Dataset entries
-*-*-
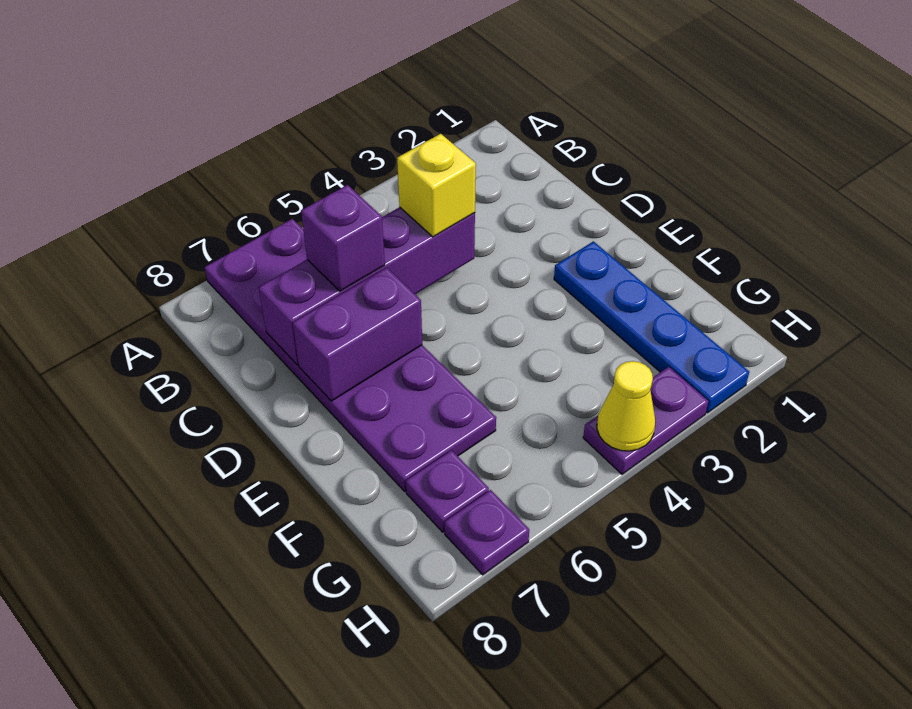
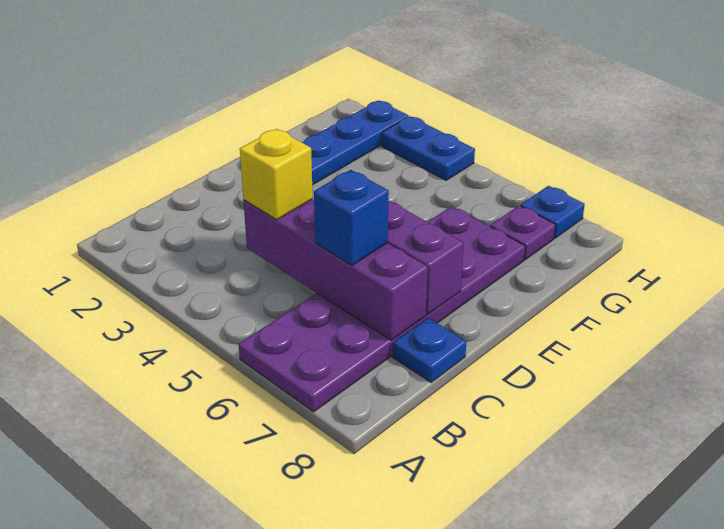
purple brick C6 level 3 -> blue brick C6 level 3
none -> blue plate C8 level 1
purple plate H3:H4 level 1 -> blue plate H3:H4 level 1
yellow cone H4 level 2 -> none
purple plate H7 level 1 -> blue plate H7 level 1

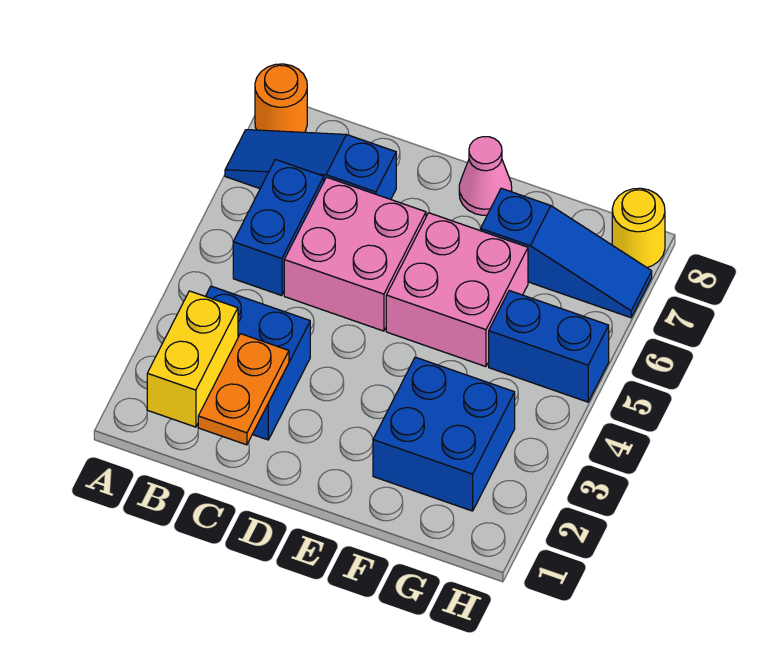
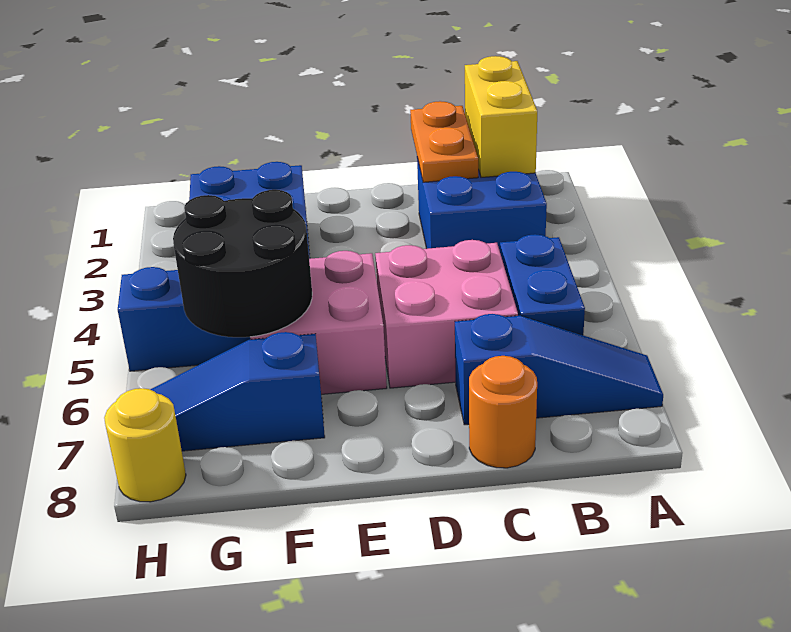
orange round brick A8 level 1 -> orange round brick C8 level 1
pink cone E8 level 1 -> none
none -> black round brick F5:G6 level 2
-*-*-
**About this task:** Give all the entries again exactly, dropping each picture.

**Final answer:**
purple brick C6 level 3 -> blue brick C6 level 3
none -> blue plate C8 level 1
purple plate H3:H4 level 1 -> blue plate H3:H4 level 1
yellow cone H4 level 2 -> none
purple plate H7 level 1 -> blue plate H7 level 1

orange round brick A8 level 1 -> orange round brick C8 level 1
pink cone E8 level 1 -> none
none -> black round brick F5:G6 level 2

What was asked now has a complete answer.